▶ [Scene comparison data]:
******

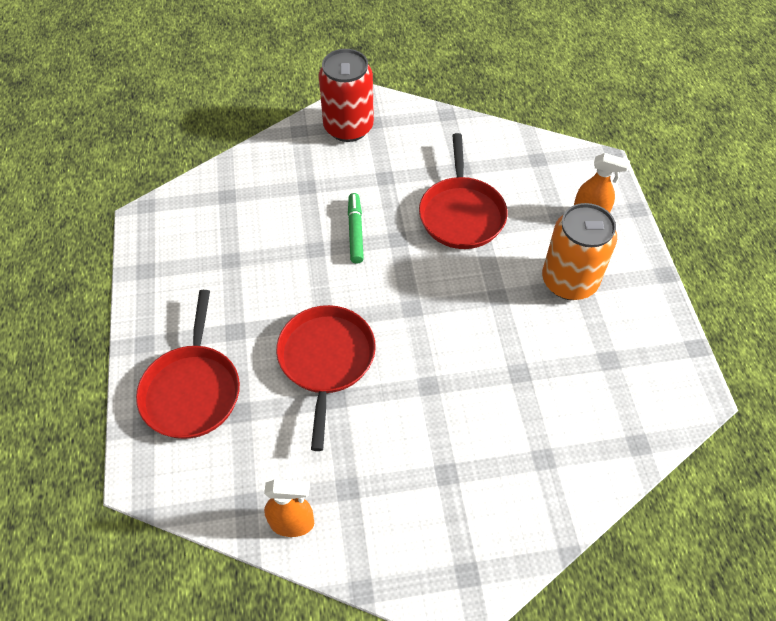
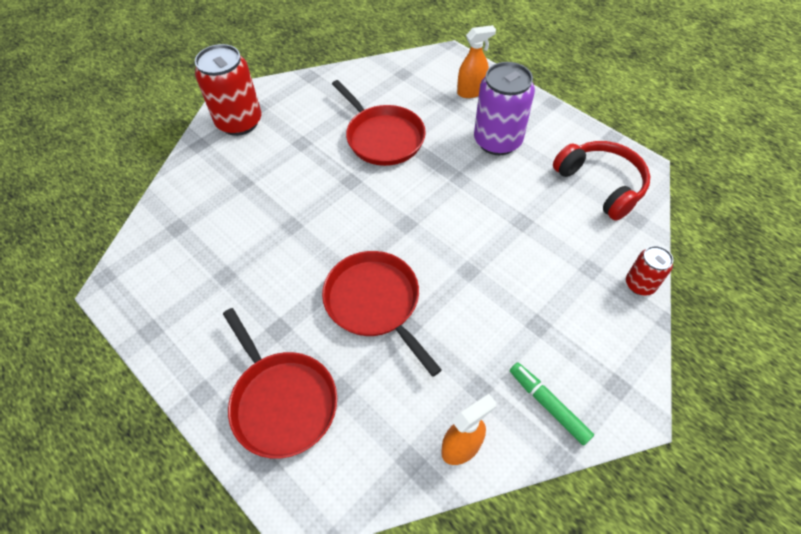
camera: 35 degrees left, 0 degrees up
(355, 231) = (313, 194): green marker -> green marker (548, 405)
(569, 281) = (497, 141): orange can -> purple can
(578, 505) = (640, 284): none -> red can
(635, 388) = (601, 184): none -> red headphones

******

▶ [TASK PROMPT]:
Please repeat each line from the one with "(569, 281) = (497, 141): orange" through the last line of the data above, and add nothing.

▶ [SOLVED EXERCISE]:
(569, 281) = (497, 141): orange can -> purple can
(578, 505) = (640, 284): none -> red can
(635, 388) = (601, 184): none -> red headphones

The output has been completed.